### Work request
Exactly reproduce the entries, dropping any pictures from your copy.

[Excerpts from a dataset]
┄┄┄┄┄┄

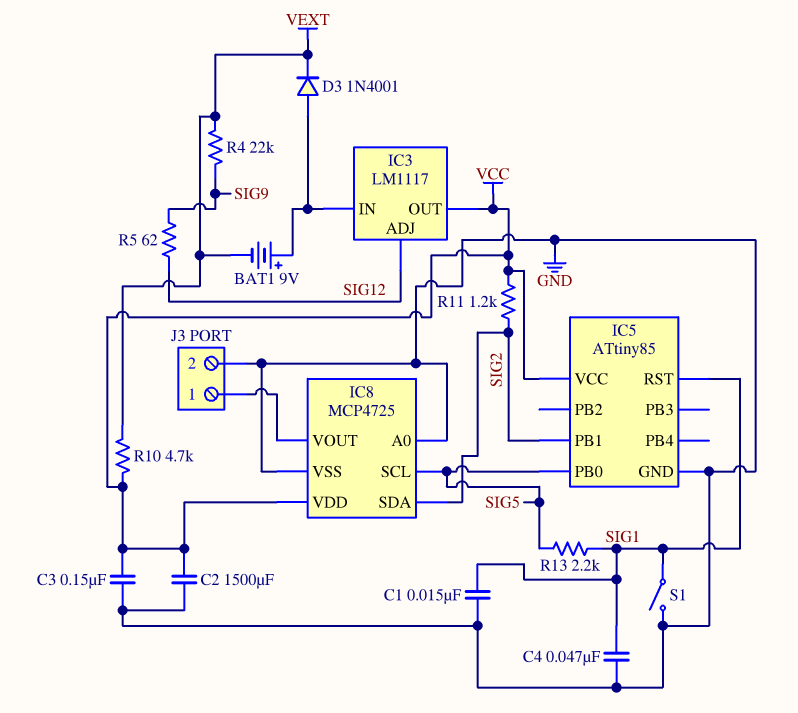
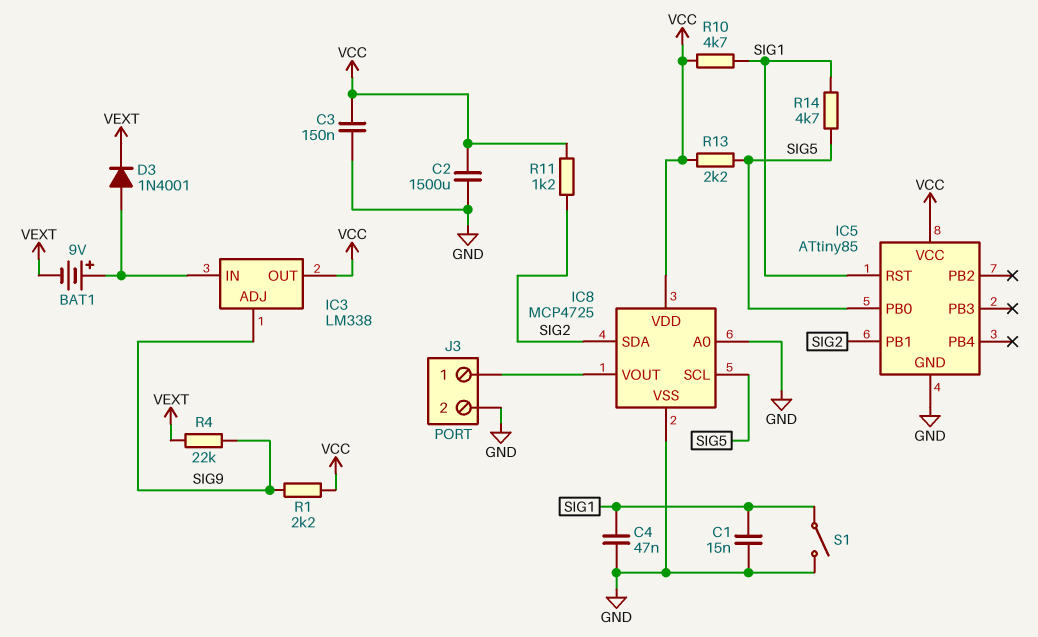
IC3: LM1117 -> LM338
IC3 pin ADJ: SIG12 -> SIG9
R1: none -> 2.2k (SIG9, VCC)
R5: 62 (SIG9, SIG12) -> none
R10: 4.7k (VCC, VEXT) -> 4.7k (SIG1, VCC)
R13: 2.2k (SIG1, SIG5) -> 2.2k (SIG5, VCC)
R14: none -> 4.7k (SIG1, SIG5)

┄┄┄┄┄┄

### Task output
IC3: LM1117 -> LM338
IC3 pin ADJ: SIG12 -> SIG9
R1: none -> 2.2k (SIG9, VCC)
R5: 62 (SIG9, SIG12) -> none
R10: 4.7k (VCC, VEXT) -> 4.7k (SIG1, VCC)
R13: 2.2k (SIG1, SIG5) -> 2.2k (SIG5, VCC)
R14: none -> 4.7k (SIG1, SIG5)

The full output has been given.